*** AVAILABLE DATA ***

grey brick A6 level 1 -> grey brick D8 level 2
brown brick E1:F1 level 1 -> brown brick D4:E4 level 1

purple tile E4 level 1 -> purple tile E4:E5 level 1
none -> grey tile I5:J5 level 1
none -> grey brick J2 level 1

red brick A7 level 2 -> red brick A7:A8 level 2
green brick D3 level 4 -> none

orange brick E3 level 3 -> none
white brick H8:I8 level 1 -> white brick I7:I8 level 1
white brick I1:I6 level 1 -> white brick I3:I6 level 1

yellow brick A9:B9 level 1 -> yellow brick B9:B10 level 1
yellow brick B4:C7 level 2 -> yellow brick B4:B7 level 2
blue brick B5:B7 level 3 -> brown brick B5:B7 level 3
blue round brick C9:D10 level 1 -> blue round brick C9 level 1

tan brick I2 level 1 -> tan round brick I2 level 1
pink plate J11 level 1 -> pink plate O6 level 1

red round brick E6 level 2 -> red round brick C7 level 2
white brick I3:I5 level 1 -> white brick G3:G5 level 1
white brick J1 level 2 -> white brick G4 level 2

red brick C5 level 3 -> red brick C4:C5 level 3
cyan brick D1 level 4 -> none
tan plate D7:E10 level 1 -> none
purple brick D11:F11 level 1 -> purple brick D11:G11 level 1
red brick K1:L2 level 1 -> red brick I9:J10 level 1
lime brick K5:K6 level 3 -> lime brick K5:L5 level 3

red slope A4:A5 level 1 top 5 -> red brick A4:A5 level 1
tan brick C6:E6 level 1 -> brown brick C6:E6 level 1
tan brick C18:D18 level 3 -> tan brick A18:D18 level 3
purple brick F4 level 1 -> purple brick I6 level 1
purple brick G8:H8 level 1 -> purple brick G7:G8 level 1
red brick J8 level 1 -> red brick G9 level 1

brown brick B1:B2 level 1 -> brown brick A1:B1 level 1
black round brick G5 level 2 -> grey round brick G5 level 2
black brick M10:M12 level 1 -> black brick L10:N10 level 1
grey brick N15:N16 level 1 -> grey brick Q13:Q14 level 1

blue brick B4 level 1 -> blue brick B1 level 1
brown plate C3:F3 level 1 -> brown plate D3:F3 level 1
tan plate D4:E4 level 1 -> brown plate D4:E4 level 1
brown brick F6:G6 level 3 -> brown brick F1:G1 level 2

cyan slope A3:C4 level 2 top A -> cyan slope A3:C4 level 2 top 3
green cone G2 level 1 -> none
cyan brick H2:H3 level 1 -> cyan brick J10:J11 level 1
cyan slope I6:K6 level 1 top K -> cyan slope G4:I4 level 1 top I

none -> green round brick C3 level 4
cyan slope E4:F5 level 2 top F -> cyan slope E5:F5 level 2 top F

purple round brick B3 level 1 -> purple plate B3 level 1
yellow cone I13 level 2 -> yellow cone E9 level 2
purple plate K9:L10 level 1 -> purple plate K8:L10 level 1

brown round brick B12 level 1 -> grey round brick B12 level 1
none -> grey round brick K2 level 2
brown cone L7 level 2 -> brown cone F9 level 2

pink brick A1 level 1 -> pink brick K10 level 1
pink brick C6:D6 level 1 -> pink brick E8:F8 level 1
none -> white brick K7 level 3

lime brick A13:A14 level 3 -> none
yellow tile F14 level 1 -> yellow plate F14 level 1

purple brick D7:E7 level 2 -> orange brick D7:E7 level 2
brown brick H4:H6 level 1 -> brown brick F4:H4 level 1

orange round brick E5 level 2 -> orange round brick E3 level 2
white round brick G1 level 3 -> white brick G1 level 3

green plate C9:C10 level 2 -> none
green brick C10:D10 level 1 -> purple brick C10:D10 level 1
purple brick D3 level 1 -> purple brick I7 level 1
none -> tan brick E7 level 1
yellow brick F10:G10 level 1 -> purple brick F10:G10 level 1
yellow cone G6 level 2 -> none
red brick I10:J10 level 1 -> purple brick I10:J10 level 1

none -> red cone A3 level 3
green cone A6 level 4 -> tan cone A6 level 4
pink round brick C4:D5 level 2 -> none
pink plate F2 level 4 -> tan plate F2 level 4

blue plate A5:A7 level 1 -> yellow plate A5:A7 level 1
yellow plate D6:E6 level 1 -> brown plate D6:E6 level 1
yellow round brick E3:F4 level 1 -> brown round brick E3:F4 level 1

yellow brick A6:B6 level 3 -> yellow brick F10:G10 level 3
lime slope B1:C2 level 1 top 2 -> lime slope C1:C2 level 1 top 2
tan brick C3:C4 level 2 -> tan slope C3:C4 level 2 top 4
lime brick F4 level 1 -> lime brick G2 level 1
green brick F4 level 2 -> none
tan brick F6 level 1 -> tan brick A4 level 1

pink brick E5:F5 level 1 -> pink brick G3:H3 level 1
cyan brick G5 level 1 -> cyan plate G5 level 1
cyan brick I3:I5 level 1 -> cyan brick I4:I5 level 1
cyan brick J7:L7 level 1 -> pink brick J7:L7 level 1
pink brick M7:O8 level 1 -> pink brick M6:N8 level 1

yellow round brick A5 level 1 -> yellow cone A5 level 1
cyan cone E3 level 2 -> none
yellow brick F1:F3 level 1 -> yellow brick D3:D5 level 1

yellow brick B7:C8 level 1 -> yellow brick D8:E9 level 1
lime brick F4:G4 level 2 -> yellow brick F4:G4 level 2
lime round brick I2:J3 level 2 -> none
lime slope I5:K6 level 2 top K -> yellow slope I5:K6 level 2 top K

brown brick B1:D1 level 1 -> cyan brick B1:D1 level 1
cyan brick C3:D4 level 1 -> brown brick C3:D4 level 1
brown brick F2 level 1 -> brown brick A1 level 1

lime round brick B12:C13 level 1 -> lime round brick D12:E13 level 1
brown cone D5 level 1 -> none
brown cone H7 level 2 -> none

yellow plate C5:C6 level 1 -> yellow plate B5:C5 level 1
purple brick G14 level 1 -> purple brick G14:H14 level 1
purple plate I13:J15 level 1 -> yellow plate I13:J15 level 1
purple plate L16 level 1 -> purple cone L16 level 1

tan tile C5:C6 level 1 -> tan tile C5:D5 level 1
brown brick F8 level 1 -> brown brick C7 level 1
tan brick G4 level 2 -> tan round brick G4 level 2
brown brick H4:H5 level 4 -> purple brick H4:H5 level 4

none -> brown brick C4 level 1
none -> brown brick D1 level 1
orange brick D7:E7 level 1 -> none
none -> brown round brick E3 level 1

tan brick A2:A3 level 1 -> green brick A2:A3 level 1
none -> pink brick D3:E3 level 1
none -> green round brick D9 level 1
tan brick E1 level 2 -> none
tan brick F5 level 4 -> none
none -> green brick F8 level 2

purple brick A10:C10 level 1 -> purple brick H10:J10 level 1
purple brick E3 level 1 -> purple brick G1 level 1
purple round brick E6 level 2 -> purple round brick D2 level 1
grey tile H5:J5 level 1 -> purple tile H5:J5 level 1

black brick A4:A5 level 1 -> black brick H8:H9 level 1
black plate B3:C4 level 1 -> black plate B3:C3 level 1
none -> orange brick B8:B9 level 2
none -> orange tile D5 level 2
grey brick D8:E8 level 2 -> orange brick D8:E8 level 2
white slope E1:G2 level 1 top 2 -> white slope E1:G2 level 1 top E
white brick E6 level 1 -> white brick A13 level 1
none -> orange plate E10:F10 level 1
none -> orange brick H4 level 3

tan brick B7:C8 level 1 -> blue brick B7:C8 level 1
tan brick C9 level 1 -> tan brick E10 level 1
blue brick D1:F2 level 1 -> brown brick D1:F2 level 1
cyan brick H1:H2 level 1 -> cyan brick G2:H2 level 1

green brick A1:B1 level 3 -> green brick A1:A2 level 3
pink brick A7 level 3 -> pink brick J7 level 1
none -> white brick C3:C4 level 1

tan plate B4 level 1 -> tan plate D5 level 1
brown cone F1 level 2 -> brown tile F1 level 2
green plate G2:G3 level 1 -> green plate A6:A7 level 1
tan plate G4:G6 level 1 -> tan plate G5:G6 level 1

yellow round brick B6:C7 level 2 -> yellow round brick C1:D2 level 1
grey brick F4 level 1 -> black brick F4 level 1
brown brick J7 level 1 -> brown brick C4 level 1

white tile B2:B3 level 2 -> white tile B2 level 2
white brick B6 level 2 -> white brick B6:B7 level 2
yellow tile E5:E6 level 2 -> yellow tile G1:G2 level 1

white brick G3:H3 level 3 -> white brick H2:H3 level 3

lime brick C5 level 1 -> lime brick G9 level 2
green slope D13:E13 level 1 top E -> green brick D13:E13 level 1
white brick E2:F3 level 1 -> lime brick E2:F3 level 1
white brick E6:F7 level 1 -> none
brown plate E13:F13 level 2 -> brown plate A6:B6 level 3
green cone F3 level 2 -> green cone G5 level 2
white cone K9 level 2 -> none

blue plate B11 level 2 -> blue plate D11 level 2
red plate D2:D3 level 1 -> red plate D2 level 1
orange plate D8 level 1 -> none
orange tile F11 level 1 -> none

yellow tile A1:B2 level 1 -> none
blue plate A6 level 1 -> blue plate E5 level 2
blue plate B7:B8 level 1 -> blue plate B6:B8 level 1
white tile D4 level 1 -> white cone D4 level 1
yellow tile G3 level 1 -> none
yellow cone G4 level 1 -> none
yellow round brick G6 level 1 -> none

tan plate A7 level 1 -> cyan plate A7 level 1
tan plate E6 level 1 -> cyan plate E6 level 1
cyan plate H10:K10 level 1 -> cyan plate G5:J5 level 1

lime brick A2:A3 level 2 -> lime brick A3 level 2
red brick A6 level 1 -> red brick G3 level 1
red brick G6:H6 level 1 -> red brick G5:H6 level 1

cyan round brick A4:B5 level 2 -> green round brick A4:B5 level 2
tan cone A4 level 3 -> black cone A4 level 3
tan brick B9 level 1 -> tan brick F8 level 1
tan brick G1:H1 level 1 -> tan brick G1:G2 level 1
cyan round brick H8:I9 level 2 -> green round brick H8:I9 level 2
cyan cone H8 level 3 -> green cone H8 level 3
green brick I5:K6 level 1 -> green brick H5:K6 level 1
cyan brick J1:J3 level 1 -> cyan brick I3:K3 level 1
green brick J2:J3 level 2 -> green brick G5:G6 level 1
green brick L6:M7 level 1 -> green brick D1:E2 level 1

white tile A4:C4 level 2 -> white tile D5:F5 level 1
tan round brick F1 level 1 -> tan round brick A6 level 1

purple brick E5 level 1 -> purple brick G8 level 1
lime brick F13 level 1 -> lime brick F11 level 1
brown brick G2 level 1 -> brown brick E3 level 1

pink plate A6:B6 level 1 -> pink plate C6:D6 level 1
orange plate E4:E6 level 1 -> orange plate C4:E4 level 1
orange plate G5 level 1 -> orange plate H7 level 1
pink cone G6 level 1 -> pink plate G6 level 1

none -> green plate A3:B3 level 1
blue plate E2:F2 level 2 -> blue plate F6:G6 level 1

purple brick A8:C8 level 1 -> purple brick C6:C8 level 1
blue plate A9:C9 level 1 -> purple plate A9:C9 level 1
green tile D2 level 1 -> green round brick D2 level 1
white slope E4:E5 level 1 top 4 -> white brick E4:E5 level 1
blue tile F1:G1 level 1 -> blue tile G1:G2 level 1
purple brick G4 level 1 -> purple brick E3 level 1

***

▶ **WORK TO BE COMPLETED**:
There is a line with "pink round brick C4:D5 level 2 -> none" and a line with "yellow plate D6:E6" above. Copy exactly those two lines and all lines between them, with nothing else.

▶ **EXERCISE ANSWER**:
pink round brick C4:D5 level 2 -> none
pink plate F2 level 4 -> tan plate F2 level 4

blue plate A5:A7 level 1 -> yellow plate A5:A7 level 1
yellow plate D6:E6 level 1 -> brown plate D6:E6 level 1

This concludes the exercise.